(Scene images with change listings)
**********

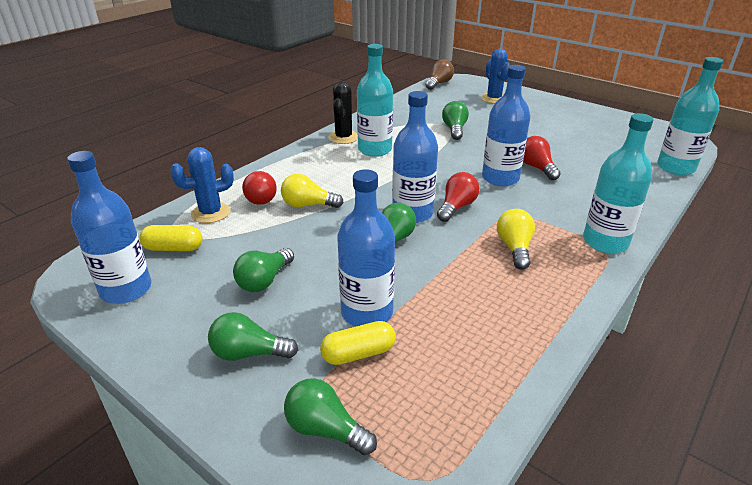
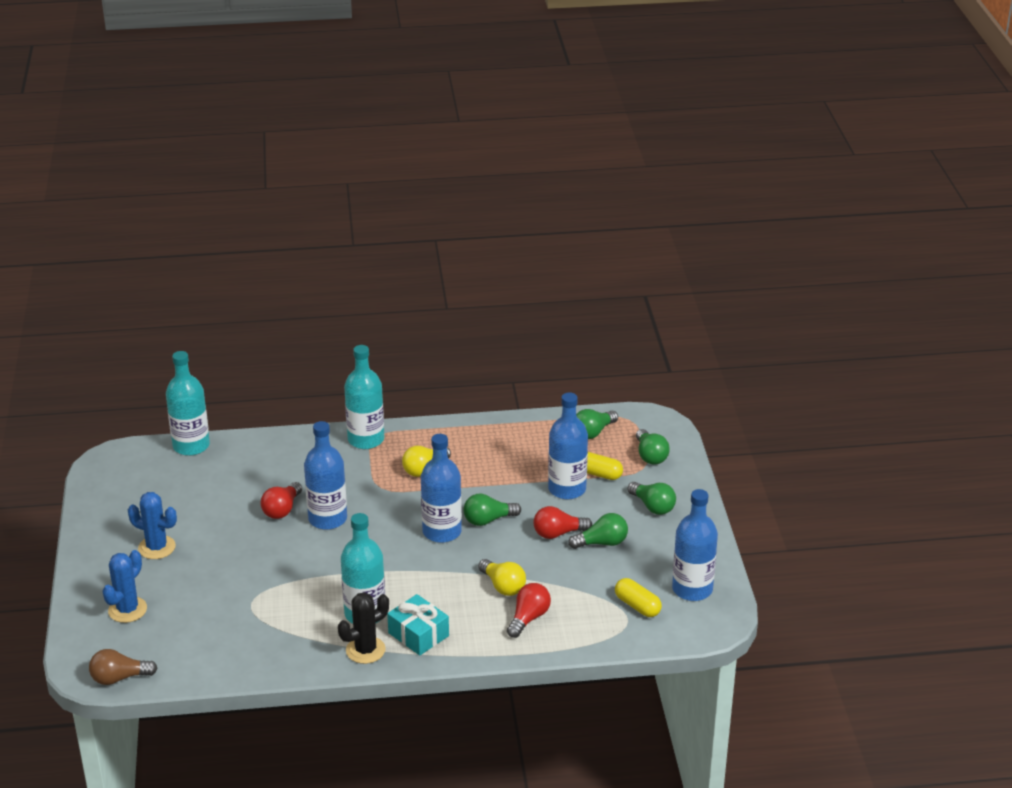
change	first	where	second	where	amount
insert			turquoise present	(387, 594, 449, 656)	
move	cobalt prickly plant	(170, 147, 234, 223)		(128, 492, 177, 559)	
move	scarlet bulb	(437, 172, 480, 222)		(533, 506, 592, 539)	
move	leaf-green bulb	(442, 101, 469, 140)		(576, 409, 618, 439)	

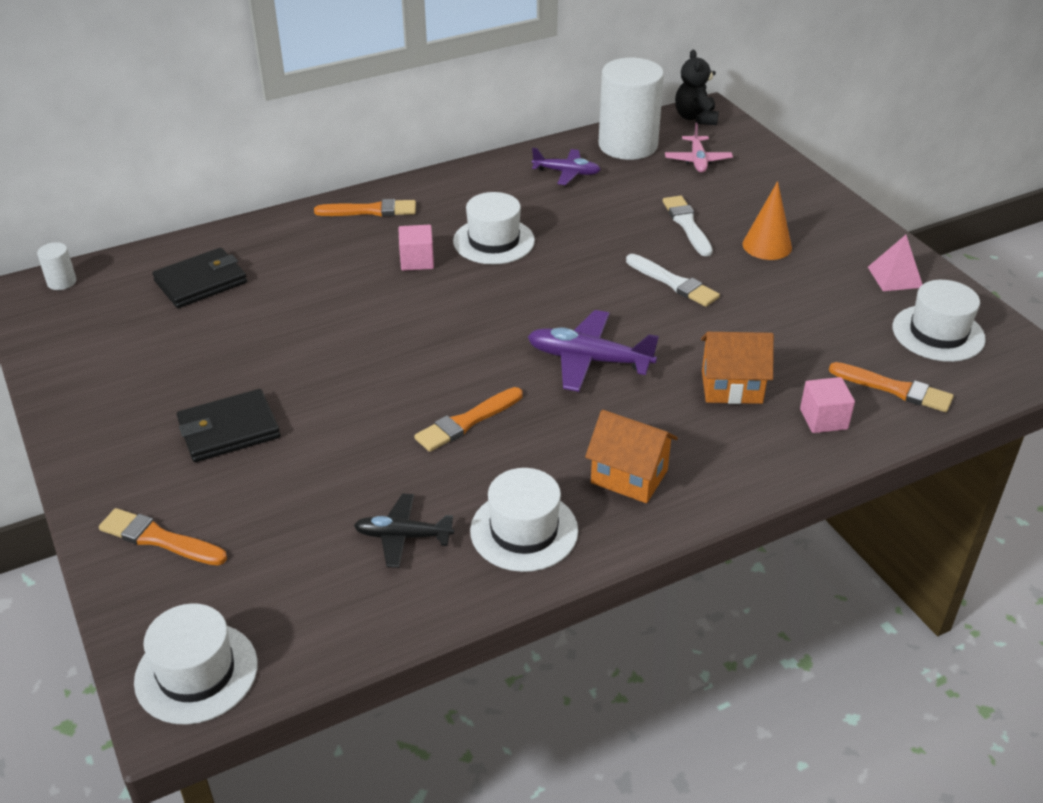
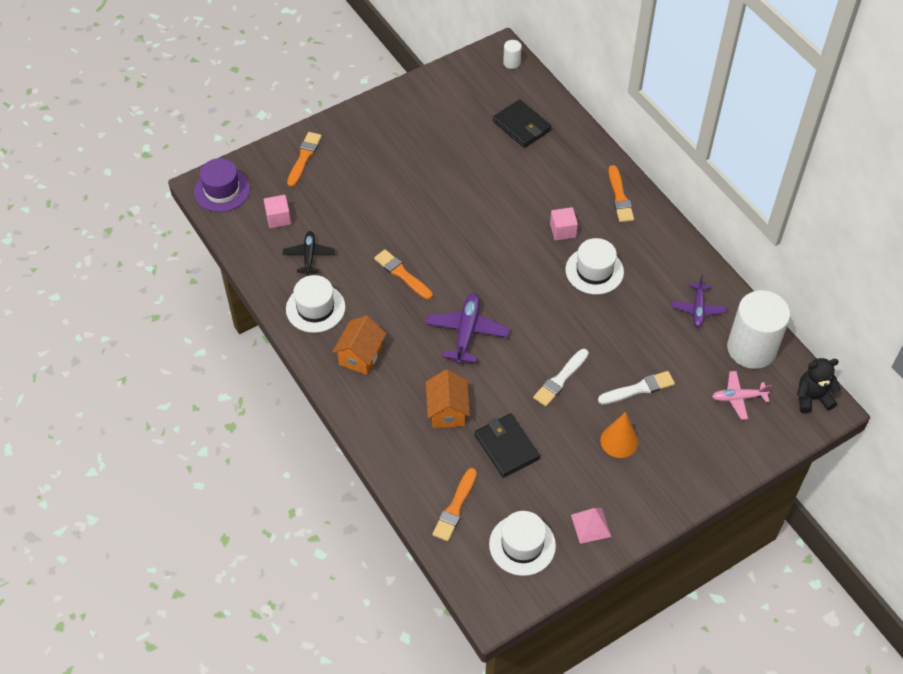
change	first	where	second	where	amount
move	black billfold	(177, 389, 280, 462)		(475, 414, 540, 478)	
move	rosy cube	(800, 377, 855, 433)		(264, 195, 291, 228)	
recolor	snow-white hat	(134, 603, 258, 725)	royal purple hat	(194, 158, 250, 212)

**********

→ **TASK DETAILS**:
Output all lines above precisely. Pictures are to be left out.

→ **TASK OUTPUT**:
change	first	where	second	where	amount
insert			turquoise present	(387, 594, 449, 656)	
move	cobalt prickly plant	(170, 147, 234, 223)		(128, 492, 177, 559)	
move	scarlet bulb	(437, 172, 480, 222)		(533, 506, 592, 539)	
move	leaf-green bulb	(442, 101, 469, 140)		(576, 409, 618, 439)	

change	first	where	second	where	amount
move	black billfold	(177, 389, 280, 462)		(475, 414, 540, 478)	
move	rosy cube	(800, 377, 855, 433)		(264, 195, 291, 228)	
recolor	snow-white hat	(134, 603, 258, 725)	royal purple hat	(194, 158, 250, 212)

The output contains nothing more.